*** DATASET RECORDS ***
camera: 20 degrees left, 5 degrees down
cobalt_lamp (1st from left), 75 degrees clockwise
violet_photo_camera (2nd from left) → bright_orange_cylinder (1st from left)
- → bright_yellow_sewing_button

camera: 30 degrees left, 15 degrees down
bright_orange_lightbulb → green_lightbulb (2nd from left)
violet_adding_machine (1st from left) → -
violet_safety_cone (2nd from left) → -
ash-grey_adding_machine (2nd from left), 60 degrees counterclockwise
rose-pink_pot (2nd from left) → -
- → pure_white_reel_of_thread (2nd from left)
*** End of DATASET RECORDS ***
*** DATASET RECORDS ***
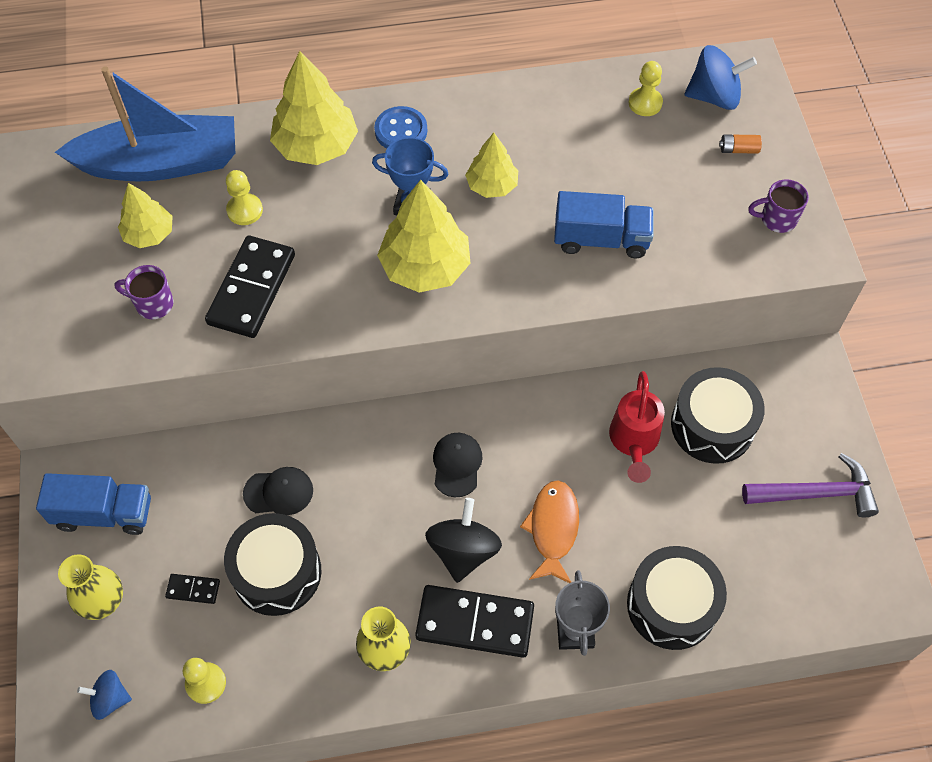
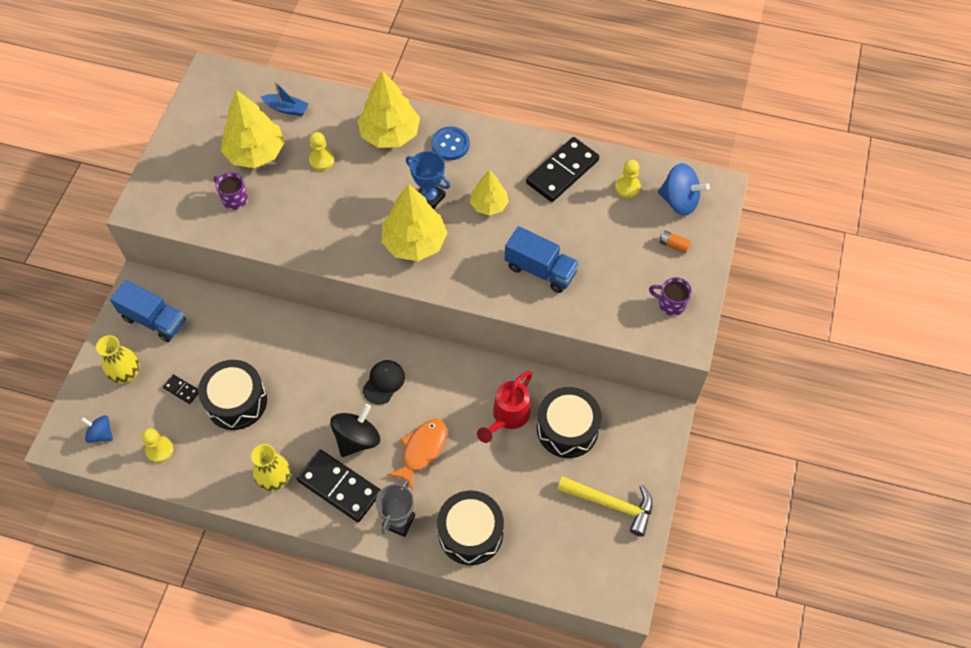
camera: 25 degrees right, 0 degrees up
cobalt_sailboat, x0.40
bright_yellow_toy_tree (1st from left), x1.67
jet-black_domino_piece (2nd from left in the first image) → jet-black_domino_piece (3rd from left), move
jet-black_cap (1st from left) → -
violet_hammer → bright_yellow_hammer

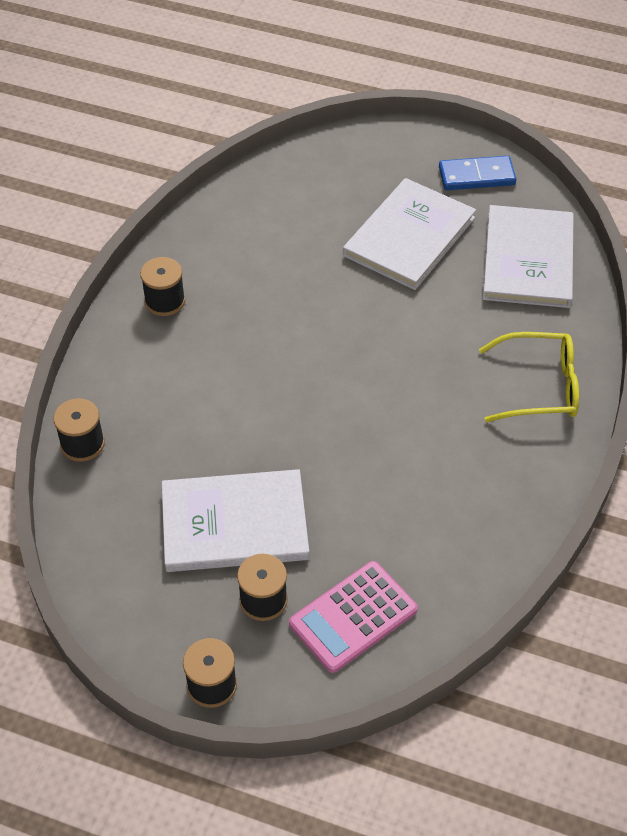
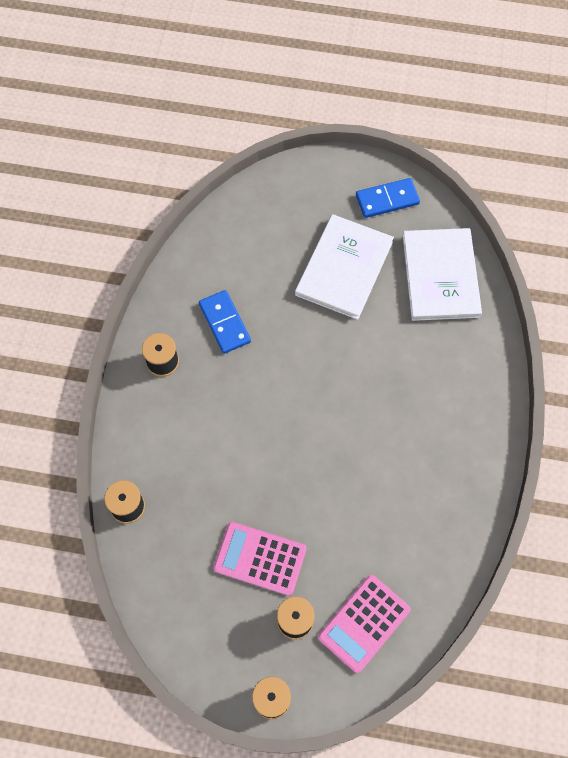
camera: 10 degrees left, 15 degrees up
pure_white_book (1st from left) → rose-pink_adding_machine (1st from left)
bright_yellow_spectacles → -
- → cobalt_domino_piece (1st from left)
*** End of DATASET RECORDS ***
*** DATASET RECORDS ***
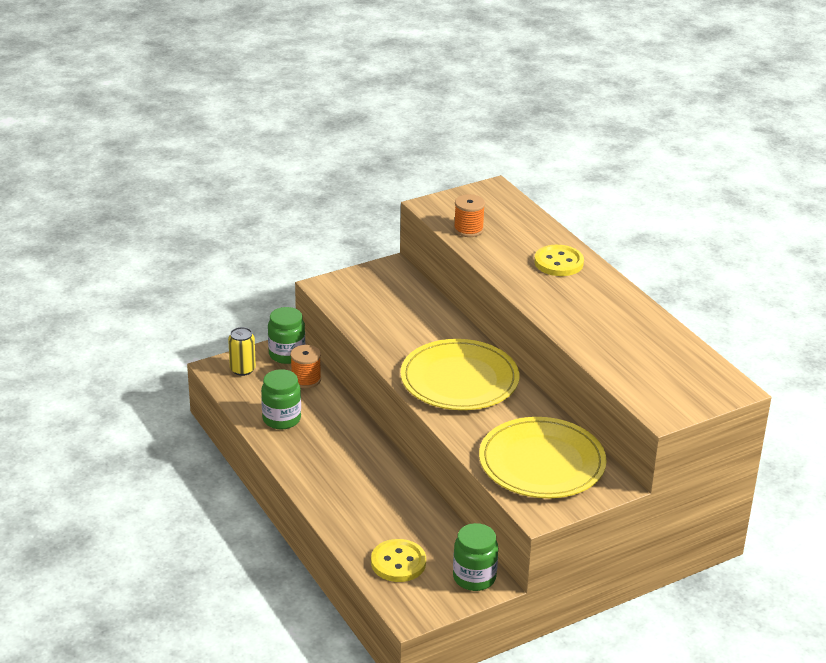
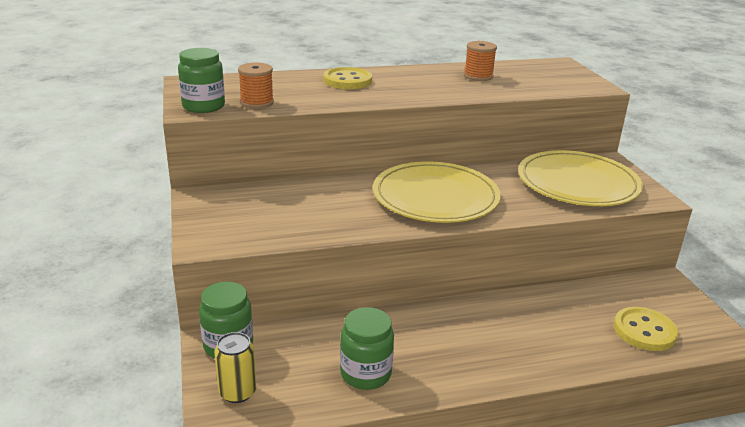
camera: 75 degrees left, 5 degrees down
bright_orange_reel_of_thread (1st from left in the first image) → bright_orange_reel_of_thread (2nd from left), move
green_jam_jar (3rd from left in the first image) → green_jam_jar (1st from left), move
*** End of DATASET RECORDS ***
Precisely the lines between those holding "cobalt_lamp (1st from" and "violet_photo_camera (2nd from", inclusive, are to be reproduced from the listing above, with nothing added.

cobalt_lamp (1st from left), 75 degrees clockwise
violet_photo_camera (2nd from left) → bright_orange_cylinder (1st from left)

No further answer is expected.